> [What you need to do]:
Would you please set down the data again exactly as given, excluding the pictures?

══════════

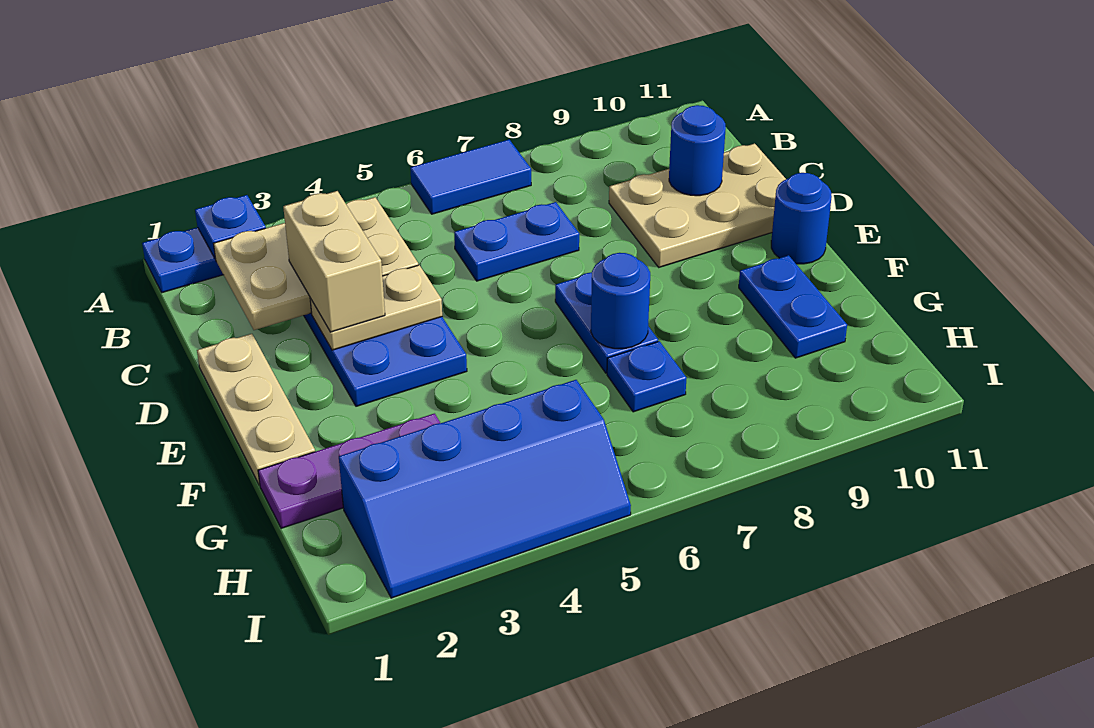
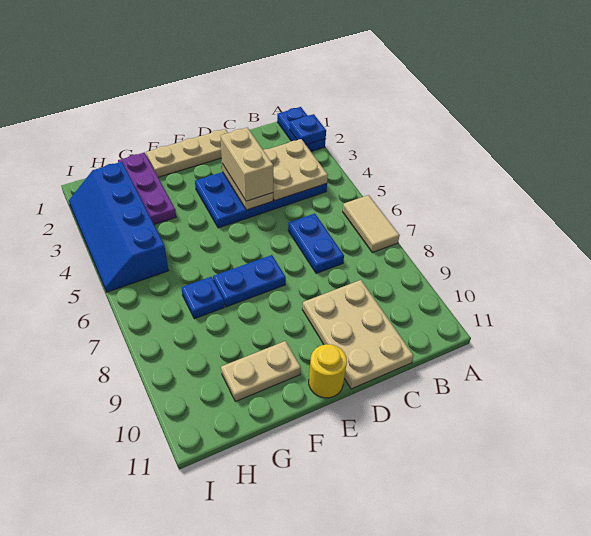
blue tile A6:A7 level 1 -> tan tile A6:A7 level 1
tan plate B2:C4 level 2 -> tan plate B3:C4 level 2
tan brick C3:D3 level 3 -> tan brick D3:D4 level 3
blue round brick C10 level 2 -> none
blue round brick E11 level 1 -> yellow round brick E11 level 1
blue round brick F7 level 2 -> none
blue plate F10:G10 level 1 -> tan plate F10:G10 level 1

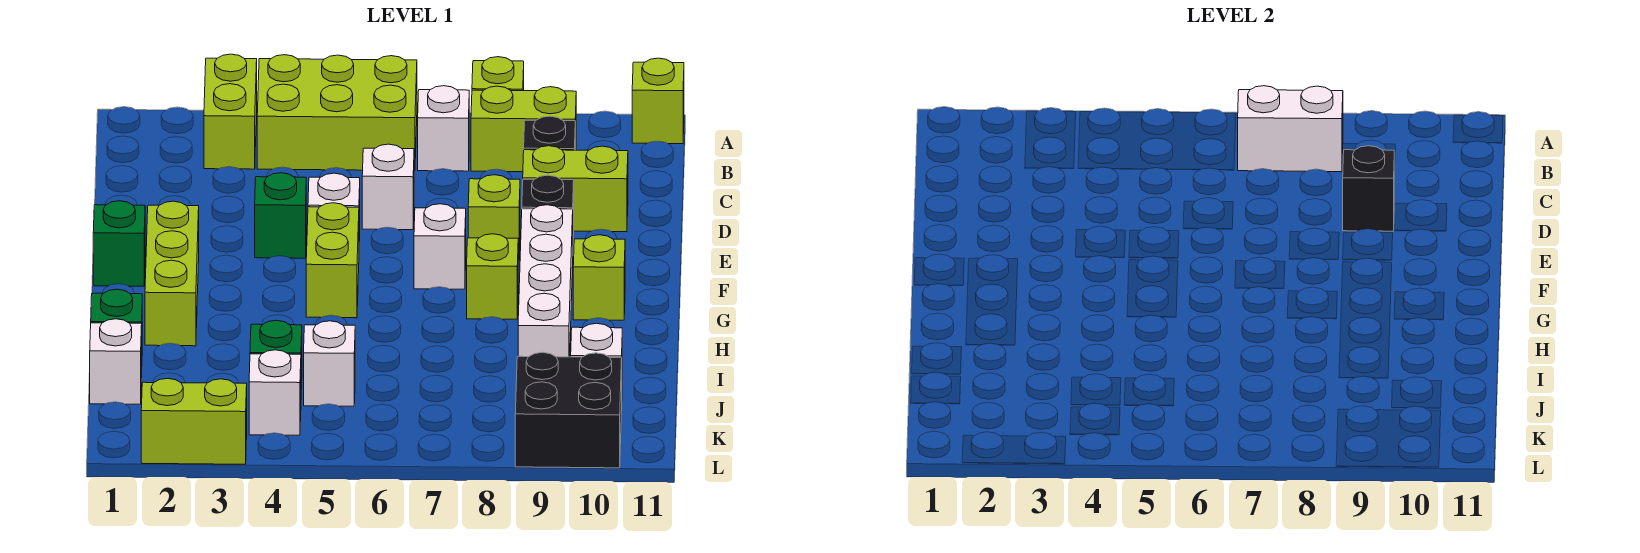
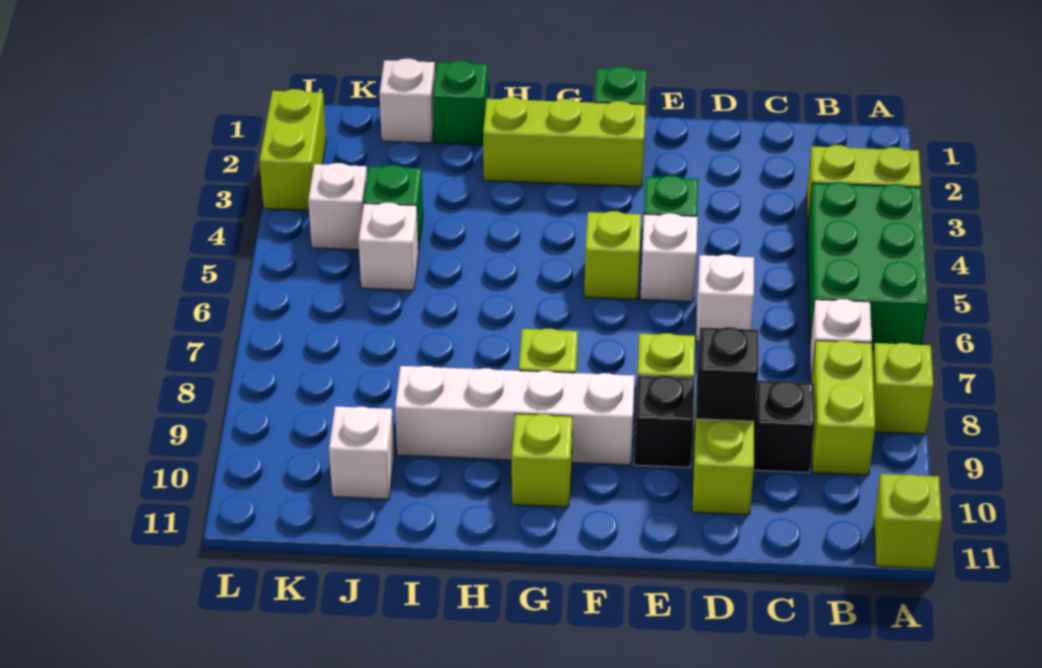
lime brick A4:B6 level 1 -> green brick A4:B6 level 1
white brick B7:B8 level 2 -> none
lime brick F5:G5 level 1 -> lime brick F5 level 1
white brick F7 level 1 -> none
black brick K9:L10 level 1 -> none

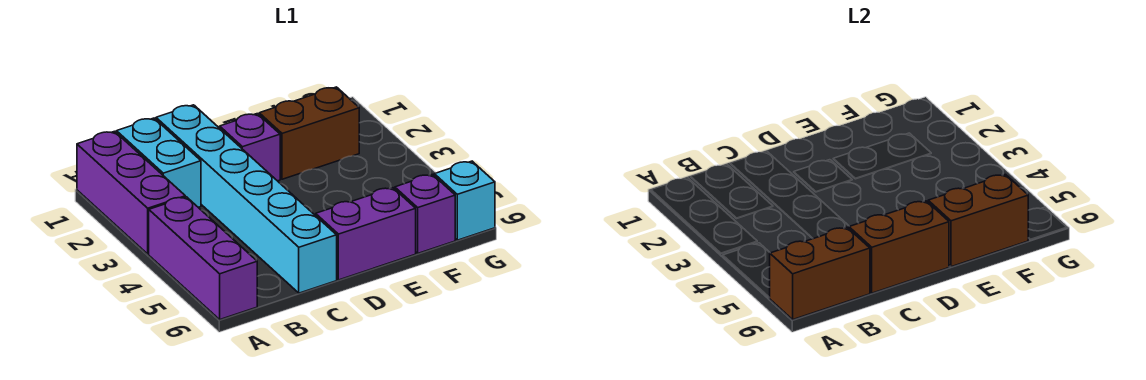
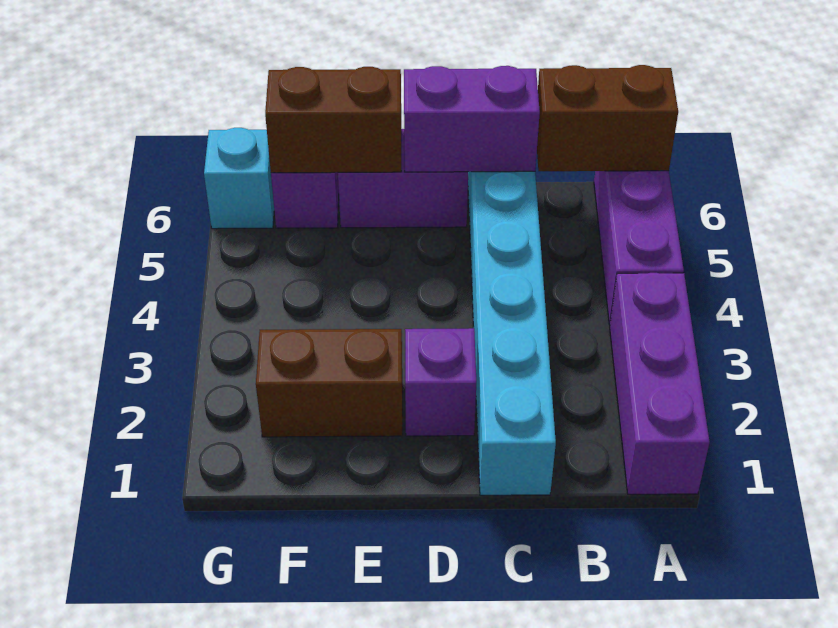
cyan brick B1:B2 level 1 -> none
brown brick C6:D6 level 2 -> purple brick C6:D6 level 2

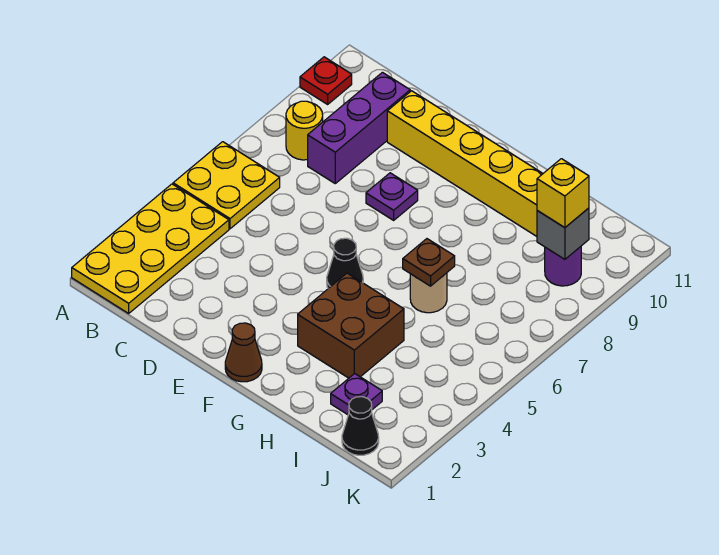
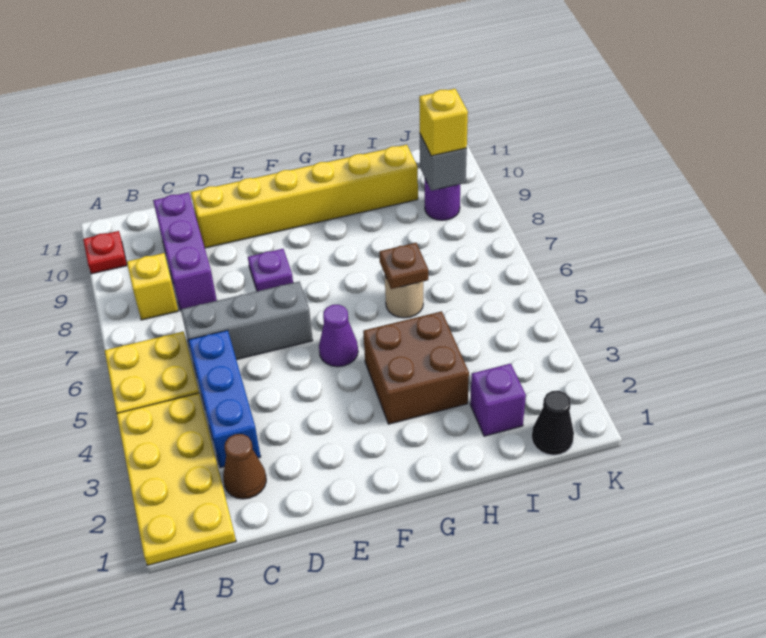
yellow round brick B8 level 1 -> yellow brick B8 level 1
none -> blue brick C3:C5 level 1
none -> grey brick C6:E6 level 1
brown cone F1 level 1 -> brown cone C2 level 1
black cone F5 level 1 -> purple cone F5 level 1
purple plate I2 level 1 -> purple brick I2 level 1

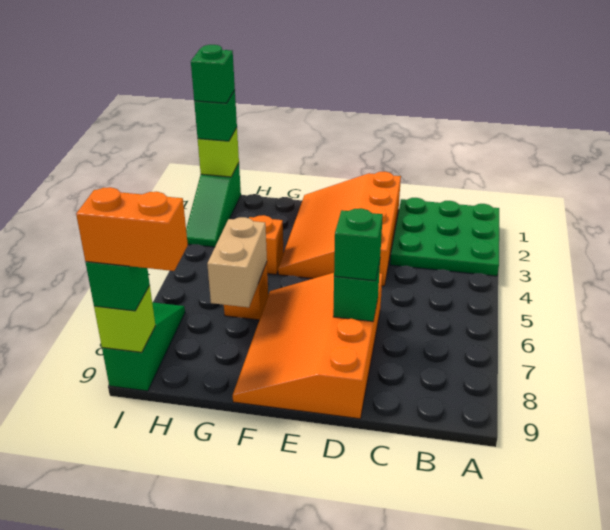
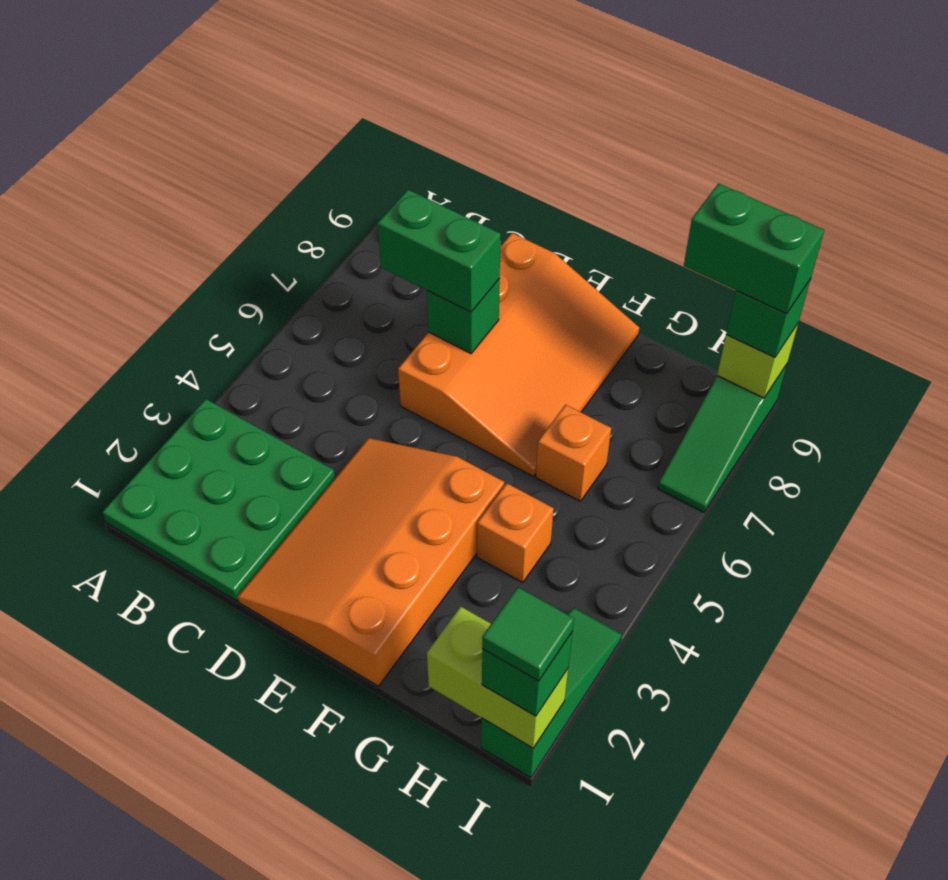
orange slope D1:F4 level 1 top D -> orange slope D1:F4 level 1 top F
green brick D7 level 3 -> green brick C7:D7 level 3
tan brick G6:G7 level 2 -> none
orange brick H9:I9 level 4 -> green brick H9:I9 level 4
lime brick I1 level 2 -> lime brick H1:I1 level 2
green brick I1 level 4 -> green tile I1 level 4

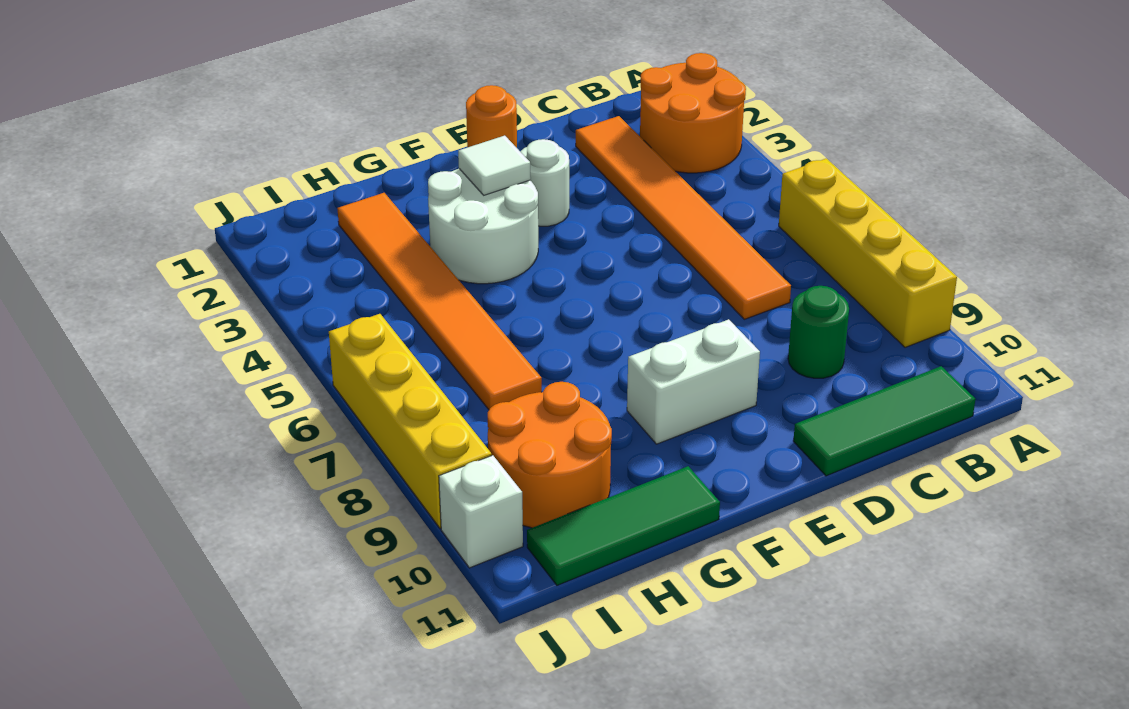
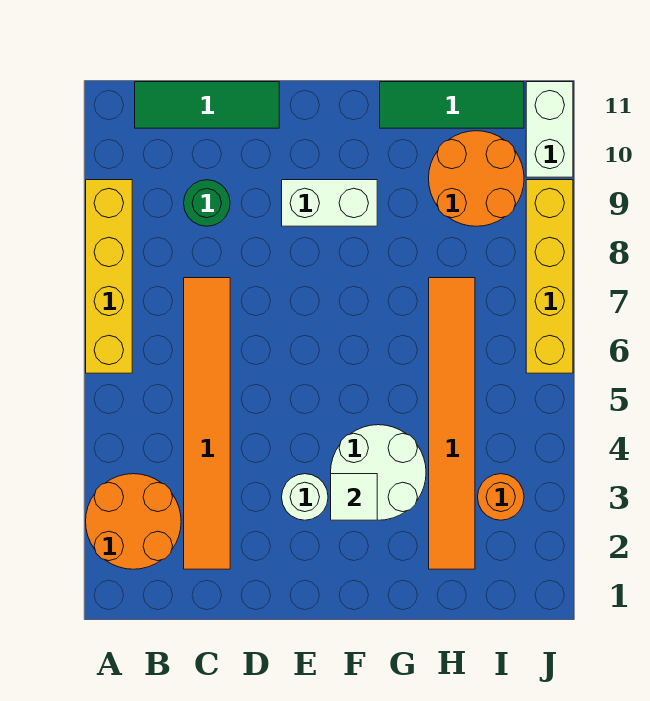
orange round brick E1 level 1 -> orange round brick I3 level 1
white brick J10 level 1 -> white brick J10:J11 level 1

══════════

> [Reply]:
blue tile A6:A7 level 1 -> tan tile A6:A7 level 1
tan plate B2:C4 level 2 -> tan plate B3:C4 level 2
tan brick C3:D3 level 3 -> tan brick D3:D4 level 3
blue round brick C10 level 2 -> none
blue round brick E11 level 1 -> yellow round brick E11 level 1
blue round brick F7 level 2 -> none
blue plate F10:G10 level 1 -> tan plate F10:G10 level 1

lime brick A4:B6 level 1 -> green brick A4:B6 level 1
white brick B7:B8 level 2 -> none
lime brick F5:G5 level 1 -> lime brick F5 level 1
white brick F7 level 1 -> none
black brick K9:L10 level 1 -> none

cyan brick B1:B2 level 1 -> none
brown brick C6:D6 level 2 -> purple brick C6:D6 level 2

yellow round brick B8 level 1 -> yellow brick B8 level 1
none -> blue brick C3:C5 level 1
none -> grey brick C6:E6 level 1
brown cone F1 level 1 -> brown cone C2 level 1
black cone F5 level 1 -> purple cone F5 level 1
purple plate I2 level 1 -> purple brick I2 level 1

orange slope D1:F4 level 1 top D -> orange slope D1:F4 level 1 top F
green brick D7 level 3 -> green brick C7:D7 level 3
tan brick G6:G7 level 2 -> none
orange brick H9:I9 level 4 -> green brick H9:I9 level 4
lime brick I1 level 2 -> lime brick H1:I1 level 2
green brick I1 level 4 -> green tile I1 level 4

orange round brick E1 level 1 -> orange round brick I3 level 1
white brick J10 level 1 -> white brick J10:J11 level 1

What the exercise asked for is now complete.